PROBLEM DESCRIPTION: Transcribe every line below exactly; no image goes into the output.

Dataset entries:
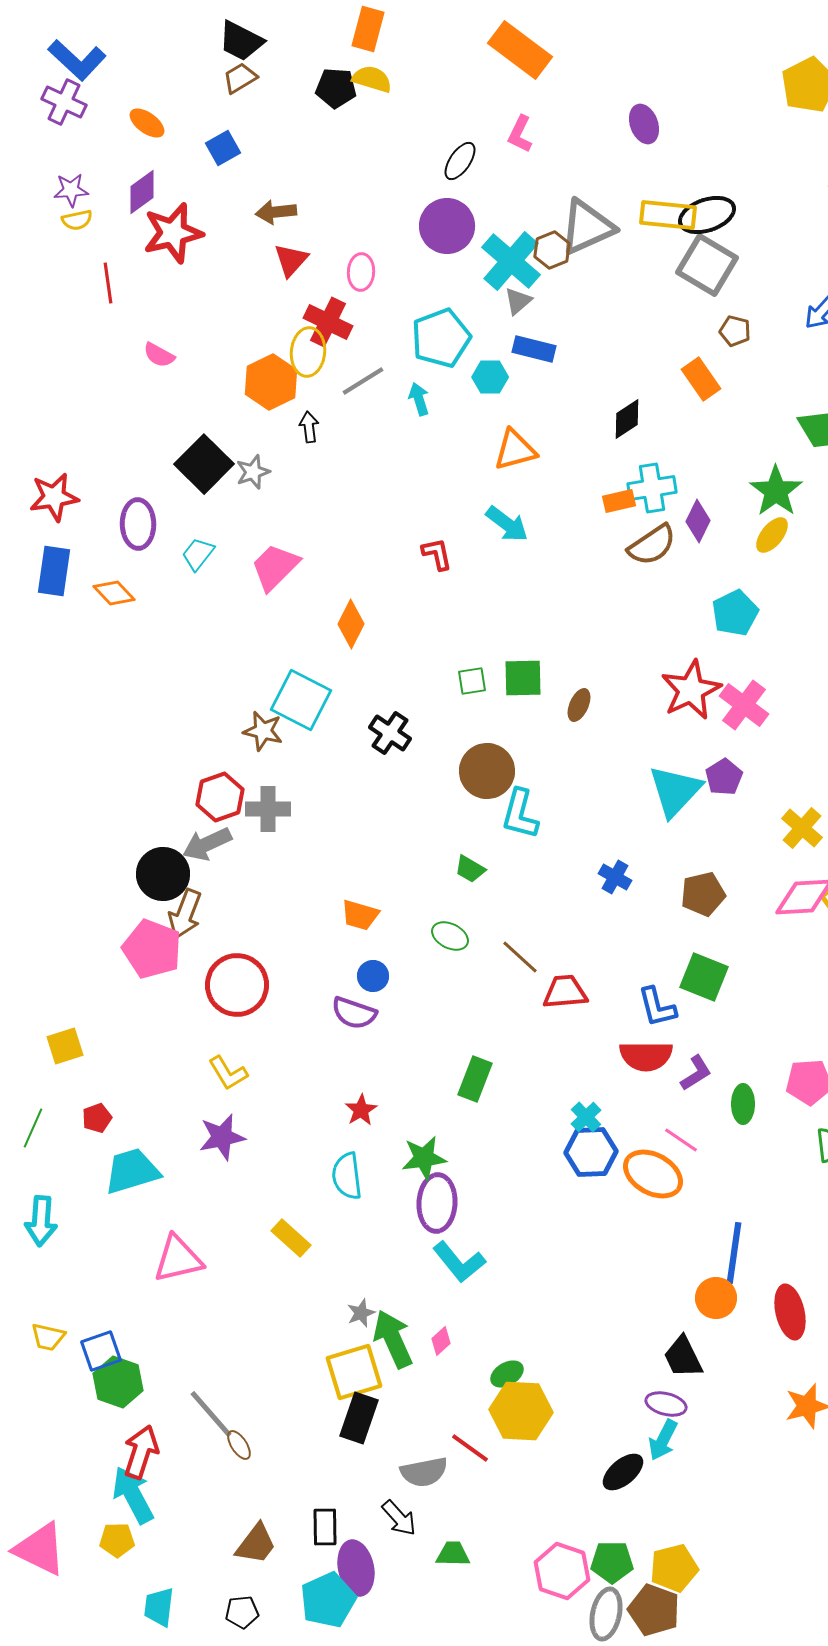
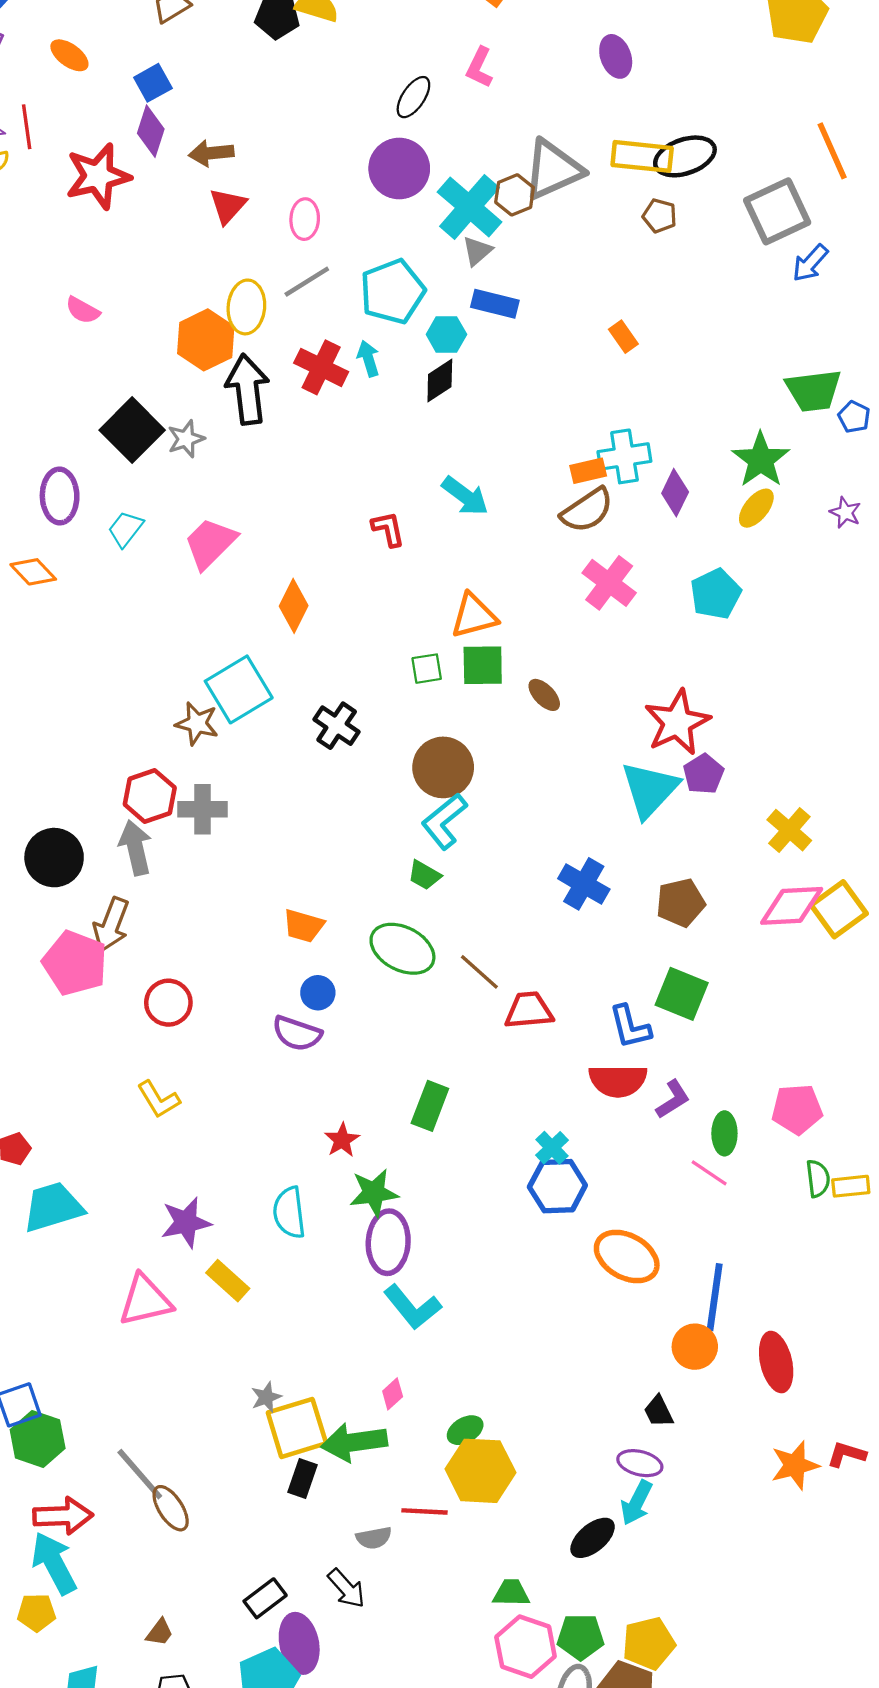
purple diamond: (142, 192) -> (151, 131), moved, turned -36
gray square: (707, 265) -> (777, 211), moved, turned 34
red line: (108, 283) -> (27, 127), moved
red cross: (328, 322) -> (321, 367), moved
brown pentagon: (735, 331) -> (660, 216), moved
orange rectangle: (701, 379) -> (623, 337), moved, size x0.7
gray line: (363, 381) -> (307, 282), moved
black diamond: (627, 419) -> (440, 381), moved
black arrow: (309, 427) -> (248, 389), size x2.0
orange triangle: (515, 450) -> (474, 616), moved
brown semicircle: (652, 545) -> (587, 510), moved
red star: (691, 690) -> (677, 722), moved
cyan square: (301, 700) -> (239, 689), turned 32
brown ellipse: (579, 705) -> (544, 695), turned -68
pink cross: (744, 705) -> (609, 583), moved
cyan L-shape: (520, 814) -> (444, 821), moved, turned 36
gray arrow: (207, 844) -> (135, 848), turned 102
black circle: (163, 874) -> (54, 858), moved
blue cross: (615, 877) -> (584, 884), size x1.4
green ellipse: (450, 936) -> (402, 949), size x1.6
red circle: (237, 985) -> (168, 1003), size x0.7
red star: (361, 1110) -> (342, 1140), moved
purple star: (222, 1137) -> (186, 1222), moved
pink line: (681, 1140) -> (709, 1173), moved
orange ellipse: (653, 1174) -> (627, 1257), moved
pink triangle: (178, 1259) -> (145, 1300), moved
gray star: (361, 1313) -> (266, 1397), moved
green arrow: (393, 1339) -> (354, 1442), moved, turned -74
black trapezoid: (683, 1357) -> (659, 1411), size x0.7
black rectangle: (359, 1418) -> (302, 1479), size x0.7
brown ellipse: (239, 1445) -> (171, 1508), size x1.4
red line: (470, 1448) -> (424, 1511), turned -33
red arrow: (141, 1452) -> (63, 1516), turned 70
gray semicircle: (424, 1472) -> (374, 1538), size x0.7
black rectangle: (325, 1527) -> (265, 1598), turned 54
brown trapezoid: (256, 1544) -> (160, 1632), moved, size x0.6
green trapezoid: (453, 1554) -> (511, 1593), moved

YOUR SOLUTION:
purple diamond: (142, 192) -> (151, 131), moved, turned -36
gray square: (707, 265) -> (777, 211), moved, turned 34
red line: (108, 283) -> (27, 127), moved
red cross: (328, 322) -> (321, 367), moved
brown pentagon: (735, 331) -> (660, 216), moved
orange rectangle: (701, 379) -> (623, 337), moved, size x0.7
gray line: (363, 381) -> (307, 282), moved
black diamond: (627, 419) -> (440, 381), moved
black arrow: (309, 427) -> (248, 389), size x2.0
orange triangle: (515, 450) -> (474, 616), moved
brown semicircle: (652, 545) -> (587, 510), moved
red star: (691, 690) -> (677, 722), moved
cyan square: (301, 700) -> (239, 689), turned 32
brown ellipse: (579, 705) -> (544, 695), turned -68
pink cross: (744, 705) -> (609, 583), moved
cyan L-shape: (520, 814) -> (444, 821), moved, turned 36
gray arrow: (207, 844) -> (135, 848), turned 102
black circle: (163, 874) -> (54, 858), moved
blue cross: (615, 877) -> (584, 884), size x1.4
green ellipse: (450, 936) -> (402, 949), size x1.6
red circle: (237, 985) -> (168, 1003), size x0.7
red star: (361, 1110) -> (342, 1140), moved
purple star: (222, 1137) -> (186, 1222), moved
pink line: (681, 1140) -> (709, 1173), moved
orange ellipse: (653, 1174) -> (627, 1257), moved
pink triangle: (178, 1259) -> (145, 1300), moved
gray star: (361, 1313) -> (266, 1397), moved
green arrow: (393, 1339) -> (354, 1442), moved, turned -74
black trapezoid: (683, 1357) -> (659, 1411), size x0.7
black rectangle: (359, 1418) -> (302, 1479), size x0.7
brown ellipse: (239, 1445) -> (171, 1508), size x1.4
red line: (470, 1448) -> (424, 1511), turned -33
red arrow: (141, 1452) -> (63, 1516), turned 70
gray semicircle: (424, 1472) -> (374, 1538), size x0.7
black rectangle: (325, 1527) -> (265, 1598), turned 54
brown trapezoid: (256, 1544) -> (160, 1632), moved, size x0.6
green trapezoid: (453, 1554) -> (511, 1593), moved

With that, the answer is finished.